# Required action:
From the entries that follow, reproduce exactly and only the lines from the line with "none -> black brick E6:G6 level 2" to the line with "purple brick G11", endpoints included.

# Dataset:

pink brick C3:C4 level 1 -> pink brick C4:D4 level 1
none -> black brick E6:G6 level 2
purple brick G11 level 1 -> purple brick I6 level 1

---

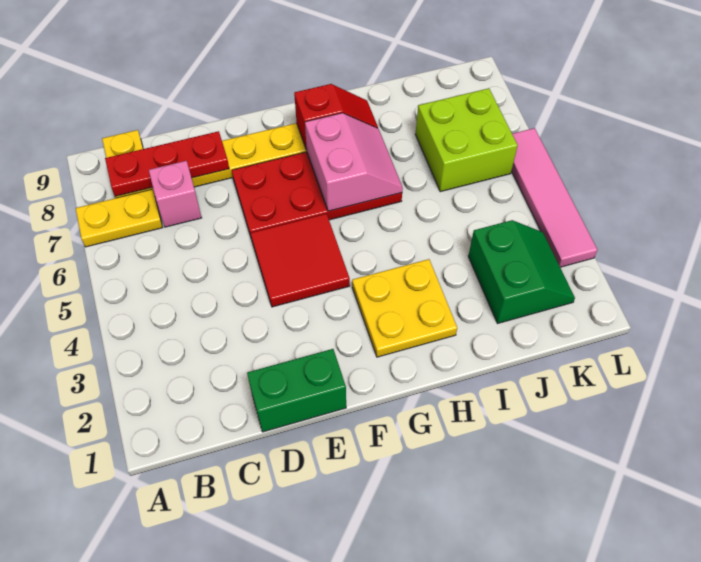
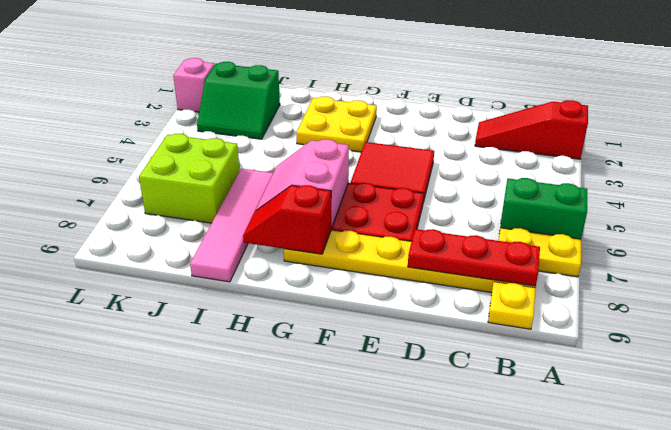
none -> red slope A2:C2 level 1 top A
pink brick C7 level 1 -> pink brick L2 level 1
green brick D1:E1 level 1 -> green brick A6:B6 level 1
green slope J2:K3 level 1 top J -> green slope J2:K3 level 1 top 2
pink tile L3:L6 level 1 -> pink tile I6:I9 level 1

* * *

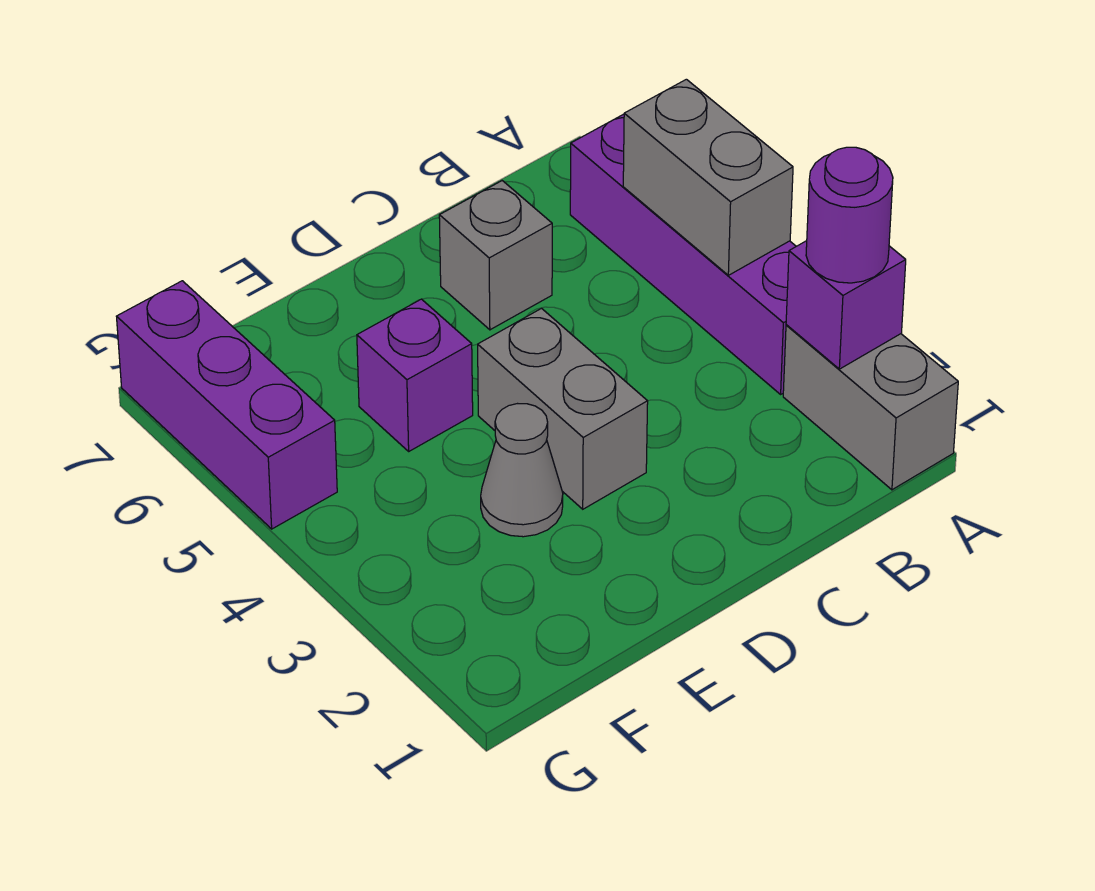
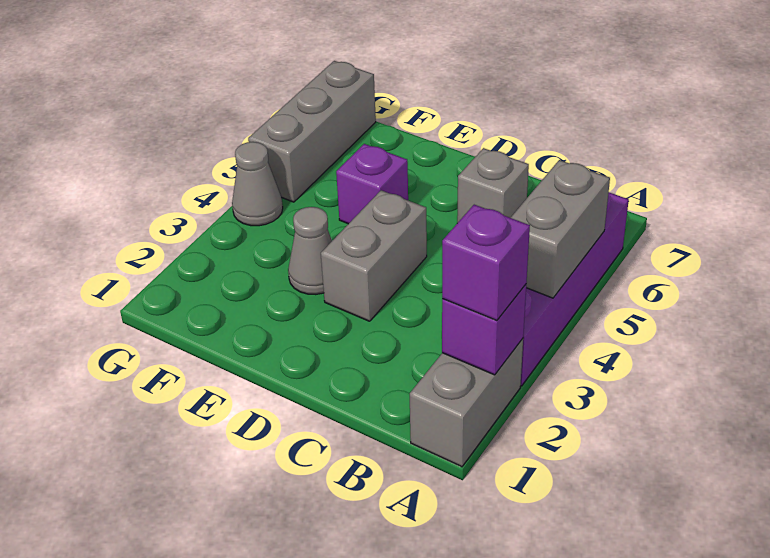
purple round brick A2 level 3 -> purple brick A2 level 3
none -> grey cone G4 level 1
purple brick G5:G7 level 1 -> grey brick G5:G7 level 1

# Output below:
none -> black brick E6:G6 level 2
purple brick G11 level 1 -> purple brick I6 level 1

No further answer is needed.